━━━ DATA EXCERPTS
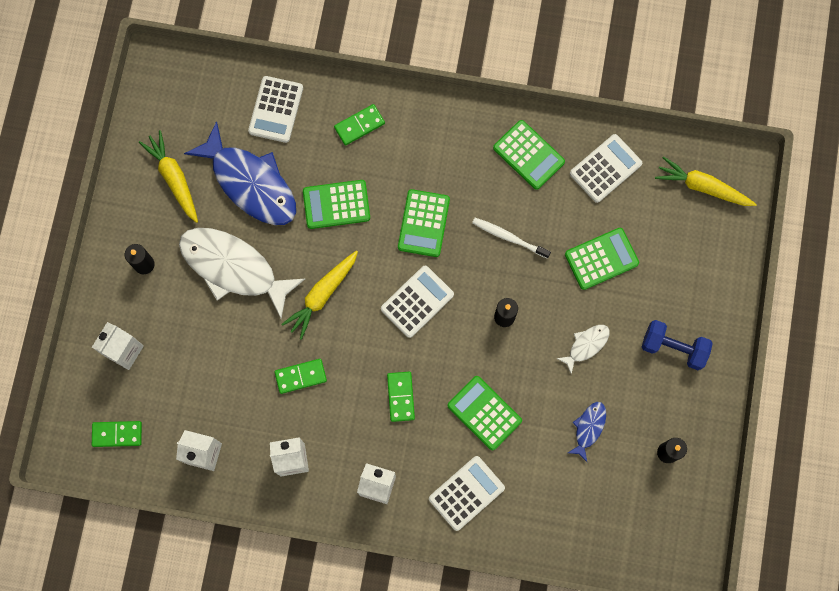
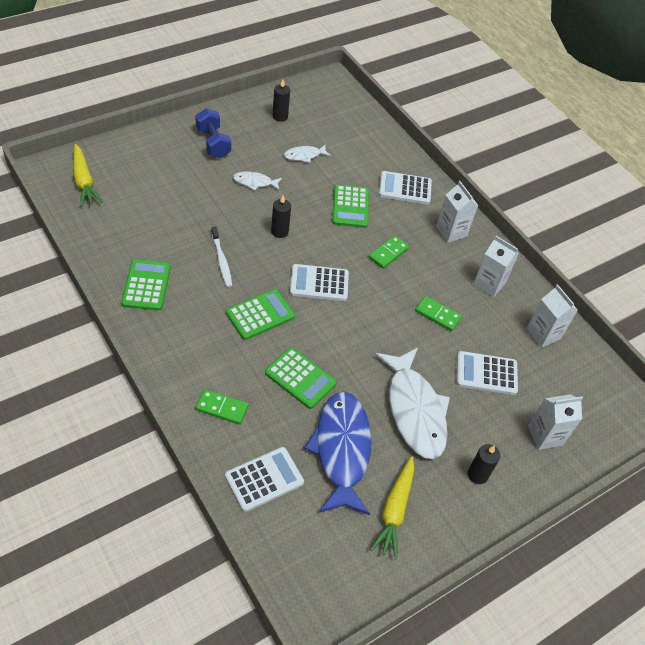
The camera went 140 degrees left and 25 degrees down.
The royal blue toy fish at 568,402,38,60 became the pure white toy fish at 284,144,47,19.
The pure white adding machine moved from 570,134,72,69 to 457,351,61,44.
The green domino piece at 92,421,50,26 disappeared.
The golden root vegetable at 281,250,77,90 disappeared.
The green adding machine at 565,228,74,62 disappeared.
━━━━━━
_PROBLEM TO SOLVE_:
Each line from the one containing "The green domino" to the final line above should be written out exactly; please omit the others.

_TASK RESPONSE_:
The green domino piece at 92,421,50,26 disappeared.
The golden root vegetable at 281,250,77,90 disappeared.
The green adding machine at 565,228,74,62 disappeared.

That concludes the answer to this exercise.